Material shown:
= Beginning of Section =

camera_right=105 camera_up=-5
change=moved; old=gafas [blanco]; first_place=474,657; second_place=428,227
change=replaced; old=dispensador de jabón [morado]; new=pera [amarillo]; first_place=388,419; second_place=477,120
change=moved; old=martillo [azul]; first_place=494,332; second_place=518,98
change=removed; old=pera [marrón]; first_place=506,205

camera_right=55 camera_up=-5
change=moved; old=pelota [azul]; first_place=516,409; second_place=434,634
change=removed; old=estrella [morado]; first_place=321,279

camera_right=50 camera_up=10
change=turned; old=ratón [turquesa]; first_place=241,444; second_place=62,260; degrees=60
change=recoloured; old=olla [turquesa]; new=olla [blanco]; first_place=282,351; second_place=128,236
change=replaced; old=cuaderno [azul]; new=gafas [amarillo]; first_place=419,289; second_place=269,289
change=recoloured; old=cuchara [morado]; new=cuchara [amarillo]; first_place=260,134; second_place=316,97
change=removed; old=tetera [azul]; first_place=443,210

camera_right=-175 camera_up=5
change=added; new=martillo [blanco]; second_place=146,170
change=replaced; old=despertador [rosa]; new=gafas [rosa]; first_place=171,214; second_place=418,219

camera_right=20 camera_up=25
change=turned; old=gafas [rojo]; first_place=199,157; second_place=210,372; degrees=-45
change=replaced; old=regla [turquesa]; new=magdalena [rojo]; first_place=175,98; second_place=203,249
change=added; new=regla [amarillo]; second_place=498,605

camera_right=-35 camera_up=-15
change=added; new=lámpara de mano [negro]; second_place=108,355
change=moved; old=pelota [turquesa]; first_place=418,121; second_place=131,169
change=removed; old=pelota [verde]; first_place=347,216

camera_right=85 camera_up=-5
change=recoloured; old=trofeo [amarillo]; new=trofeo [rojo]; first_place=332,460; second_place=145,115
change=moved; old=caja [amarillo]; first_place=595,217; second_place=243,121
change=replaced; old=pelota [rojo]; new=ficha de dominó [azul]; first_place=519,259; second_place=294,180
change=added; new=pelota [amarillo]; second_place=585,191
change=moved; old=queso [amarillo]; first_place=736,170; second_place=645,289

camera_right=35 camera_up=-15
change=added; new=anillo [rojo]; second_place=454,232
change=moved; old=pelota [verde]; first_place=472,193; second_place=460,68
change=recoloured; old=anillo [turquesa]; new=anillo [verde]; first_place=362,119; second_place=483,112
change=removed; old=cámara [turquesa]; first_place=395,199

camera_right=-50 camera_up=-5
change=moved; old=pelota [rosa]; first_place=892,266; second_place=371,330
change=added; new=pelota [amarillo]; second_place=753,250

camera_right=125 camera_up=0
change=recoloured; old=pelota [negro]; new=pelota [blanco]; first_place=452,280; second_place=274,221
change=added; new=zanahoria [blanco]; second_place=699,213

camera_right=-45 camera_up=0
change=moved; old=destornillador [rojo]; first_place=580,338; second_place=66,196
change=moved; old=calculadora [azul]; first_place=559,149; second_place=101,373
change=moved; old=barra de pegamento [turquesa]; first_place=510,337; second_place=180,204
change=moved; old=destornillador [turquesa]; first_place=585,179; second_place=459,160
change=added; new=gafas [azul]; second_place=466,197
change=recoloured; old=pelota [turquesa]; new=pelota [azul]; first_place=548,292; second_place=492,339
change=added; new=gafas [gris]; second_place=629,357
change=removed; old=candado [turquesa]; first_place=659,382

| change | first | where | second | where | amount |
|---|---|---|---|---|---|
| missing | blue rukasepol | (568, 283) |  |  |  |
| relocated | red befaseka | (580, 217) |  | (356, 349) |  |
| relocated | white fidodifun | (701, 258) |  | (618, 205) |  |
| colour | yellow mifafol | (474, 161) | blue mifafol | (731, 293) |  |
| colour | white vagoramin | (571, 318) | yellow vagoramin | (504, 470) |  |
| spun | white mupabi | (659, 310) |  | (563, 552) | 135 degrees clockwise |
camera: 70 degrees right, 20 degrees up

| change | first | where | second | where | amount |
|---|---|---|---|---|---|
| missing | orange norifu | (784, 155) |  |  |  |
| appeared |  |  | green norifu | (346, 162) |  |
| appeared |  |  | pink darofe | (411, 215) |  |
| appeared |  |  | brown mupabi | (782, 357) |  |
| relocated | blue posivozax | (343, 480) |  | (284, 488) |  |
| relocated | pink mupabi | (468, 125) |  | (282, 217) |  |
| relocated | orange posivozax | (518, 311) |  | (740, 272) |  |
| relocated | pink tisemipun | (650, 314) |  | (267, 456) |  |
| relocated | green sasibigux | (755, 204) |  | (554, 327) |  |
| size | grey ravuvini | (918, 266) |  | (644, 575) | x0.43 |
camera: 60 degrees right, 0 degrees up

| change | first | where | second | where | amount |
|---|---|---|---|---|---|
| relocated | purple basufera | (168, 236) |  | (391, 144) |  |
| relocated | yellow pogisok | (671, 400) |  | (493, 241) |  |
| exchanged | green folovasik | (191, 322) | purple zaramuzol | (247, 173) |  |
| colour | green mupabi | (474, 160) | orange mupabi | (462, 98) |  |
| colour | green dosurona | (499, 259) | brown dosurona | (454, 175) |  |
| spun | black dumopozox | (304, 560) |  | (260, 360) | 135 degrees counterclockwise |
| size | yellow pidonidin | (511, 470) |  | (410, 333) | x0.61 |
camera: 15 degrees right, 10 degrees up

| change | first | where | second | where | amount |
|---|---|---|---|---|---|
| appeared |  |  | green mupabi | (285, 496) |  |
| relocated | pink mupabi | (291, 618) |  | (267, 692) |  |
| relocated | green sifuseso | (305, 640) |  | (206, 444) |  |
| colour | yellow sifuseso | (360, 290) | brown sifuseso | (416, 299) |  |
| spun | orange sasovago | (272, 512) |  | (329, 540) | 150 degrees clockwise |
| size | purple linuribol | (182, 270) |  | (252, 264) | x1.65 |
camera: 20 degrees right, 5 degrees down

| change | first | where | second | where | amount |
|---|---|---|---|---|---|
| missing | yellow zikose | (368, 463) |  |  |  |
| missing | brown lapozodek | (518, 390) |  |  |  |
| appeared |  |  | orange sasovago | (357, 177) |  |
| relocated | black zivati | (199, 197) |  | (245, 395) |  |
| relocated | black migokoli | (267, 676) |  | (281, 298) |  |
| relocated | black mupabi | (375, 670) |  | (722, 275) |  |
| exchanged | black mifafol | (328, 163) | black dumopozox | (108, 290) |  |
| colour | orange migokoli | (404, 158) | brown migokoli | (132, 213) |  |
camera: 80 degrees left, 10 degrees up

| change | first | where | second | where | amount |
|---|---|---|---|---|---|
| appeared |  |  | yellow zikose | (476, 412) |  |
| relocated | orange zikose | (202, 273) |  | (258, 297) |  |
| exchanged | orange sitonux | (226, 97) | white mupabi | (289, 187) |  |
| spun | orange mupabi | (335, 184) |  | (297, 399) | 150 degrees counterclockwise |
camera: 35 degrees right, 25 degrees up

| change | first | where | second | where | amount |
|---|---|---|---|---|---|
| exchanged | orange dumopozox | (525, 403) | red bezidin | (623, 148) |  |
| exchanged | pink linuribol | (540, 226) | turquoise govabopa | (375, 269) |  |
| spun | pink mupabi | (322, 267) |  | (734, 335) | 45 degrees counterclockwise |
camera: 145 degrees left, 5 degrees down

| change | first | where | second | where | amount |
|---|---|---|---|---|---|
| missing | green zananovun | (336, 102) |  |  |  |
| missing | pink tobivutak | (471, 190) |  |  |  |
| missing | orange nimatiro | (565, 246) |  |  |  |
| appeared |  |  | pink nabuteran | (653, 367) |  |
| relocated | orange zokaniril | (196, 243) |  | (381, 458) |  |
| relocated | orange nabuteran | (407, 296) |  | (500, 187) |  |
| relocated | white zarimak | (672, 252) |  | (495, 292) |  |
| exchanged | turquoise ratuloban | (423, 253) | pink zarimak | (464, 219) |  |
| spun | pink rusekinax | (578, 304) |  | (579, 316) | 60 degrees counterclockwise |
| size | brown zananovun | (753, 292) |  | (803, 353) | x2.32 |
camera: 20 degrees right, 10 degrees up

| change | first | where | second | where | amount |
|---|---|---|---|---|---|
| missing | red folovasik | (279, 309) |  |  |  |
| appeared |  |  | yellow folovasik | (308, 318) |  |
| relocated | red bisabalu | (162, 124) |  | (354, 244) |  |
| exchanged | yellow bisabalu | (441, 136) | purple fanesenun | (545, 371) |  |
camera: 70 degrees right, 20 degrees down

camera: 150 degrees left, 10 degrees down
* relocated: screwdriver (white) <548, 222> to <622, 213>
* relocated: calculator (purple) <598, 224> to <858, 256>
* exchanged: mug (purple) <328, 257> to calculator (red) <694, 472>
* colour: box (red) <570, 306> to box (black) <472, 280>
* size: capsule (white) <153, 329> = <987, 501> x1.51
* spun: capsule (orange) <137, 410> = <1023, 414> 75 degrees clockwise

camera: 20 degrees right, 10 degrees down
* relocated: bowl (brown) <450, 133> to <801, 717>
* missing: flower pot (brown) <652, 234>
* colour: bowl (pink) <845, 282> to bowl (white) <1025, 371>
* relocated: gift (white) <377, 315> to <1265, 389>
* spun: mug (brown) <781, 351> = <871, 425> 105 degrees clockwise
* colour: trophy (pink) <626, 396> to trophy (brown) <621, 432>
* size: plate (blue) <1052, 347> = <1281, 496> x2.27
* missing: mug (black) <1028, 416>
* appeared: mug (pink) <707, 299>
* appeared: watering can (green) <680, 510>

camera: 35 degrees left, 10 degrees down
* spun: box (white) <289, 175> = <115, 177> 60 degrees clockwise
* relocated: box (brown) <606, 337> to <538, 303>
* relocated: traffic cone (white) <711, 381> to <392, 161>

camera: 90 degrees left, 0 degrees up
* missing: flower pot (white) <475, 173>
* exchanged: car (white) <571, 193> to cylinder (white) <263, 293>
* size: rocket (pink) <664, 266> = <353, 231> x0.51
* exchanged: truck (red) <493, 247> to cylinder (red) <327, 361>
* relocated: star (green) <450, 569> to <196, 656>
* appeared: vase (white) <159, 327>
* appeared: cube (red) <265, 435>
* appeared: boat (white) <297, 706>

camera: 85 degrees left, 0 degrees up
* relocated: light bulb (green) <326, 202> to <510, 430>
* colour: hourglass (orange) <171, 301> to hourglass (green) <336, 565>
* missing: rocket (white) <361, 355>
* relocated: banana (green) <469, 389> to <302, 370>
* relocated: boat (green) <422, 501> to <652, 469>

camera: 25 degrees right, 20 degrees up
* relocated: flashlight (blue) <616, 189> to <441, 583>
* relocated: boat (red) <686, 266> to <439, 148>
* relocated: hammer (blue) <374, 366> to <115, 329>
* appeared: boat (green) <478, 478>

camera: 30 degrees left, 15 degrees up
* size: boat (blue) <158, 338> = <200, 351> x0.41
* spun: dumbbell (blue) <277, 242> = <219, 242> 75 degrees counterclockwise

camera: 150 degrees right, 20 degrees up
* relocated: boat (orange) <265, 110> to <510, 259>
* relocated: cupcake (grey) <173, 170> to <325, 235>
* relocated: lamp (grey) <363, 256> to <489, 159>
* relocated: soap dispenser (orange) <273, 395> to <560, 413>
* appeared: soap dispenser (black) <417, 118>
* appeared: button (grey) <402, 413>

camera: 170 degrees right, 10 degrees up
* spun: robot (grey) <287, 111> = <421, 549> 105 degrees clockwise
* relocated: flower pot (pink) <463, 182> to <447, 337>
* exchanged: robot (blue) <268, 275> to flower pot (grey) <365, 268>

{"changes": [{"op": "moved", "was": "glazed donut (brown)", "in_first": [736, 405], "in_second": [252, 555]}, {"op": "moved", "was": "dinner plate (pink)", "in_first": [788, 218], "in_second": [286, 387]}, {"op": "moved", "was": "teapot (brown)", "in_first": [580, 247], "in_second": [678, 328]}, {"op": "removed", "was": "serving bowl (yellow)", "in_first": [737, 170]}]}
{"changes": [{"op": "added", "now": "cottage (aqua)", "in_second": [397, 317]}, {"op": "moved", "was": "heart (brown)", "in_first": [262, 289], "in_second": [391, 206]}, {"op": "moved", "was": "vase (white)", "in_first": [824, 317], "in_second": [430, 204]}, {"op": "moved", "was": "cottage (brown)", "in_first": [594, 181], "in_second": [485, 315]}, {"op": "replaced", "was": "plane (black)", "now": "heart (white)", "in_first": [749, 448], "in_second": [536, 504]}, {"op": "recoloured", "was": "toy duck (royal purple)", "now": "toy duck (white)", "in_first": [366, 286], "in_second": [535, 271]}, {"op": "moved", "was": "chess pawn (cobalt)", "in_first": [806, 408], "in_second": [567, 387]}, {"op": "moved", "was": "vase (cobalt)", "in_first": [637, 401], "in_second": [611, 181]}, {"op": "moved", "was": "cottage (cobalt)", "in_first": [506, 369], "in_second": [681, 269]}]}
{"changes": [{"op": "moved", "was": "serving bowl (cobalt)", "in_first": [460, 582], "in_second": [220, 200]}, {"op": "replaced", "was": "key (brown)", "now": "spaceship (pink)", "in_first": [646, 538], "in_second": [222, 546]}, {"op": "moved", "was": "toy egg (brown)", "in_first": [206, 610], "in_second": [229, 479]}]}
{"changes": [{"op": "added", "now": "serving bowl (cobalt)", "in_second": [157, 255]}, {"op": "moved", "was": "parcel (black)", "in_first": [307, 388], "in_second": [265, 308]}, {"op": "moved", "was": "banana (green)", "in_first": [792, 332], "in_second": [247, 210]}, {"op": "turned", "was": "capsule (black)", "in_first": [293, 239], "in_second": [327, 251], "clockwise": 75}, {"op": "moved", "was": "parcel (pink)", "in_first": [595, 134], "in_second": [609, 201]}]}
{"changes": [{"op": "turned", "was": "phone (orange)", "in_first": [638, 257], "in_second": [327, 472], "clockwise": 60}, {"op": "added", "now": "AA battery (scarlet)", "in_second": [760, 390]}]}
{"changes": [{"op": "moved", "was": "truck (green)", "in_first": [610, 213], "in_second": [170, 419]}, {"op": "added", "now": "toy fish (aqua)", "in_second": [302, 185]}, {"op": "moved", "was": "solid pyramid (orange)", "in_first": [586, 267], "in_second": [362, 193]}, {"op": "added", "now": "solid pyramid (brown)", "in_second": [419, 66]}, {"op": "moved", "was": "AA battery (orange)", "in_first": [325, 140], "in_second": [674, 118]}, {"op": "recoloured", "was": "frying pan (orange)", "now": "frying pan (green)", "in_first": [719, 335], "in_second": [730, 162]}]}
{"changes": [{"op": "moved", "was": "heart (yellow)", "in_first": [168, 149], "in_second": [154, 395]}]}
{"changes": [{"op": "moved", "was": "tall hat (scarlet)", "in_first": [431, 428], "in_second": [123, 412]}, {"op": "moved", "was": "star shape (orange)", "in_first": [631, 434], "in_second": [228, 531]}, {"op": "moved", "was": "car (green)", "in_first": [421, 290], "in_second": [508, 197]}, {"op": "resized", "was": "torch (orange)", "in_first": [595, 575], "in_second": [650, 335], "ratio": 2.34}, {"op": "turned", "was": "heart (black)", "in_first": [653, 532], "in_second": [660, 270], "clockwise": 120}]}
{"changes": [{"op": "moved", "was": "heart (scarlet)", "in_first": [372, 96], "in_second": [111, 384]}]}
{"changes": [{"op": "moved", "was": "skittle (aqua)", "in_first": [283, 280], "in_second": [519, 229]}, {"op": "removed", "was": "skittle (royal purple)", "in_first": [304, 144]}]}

= End of Section =

Work request:
Scan the records for the string "calculator" and report each line where it occurs.

Response below:
* relocated: calculator (purple) <598, 224> to <858, 256>
* exchanged: mug (purple) <328, 257> to calculator (red) <694, 472>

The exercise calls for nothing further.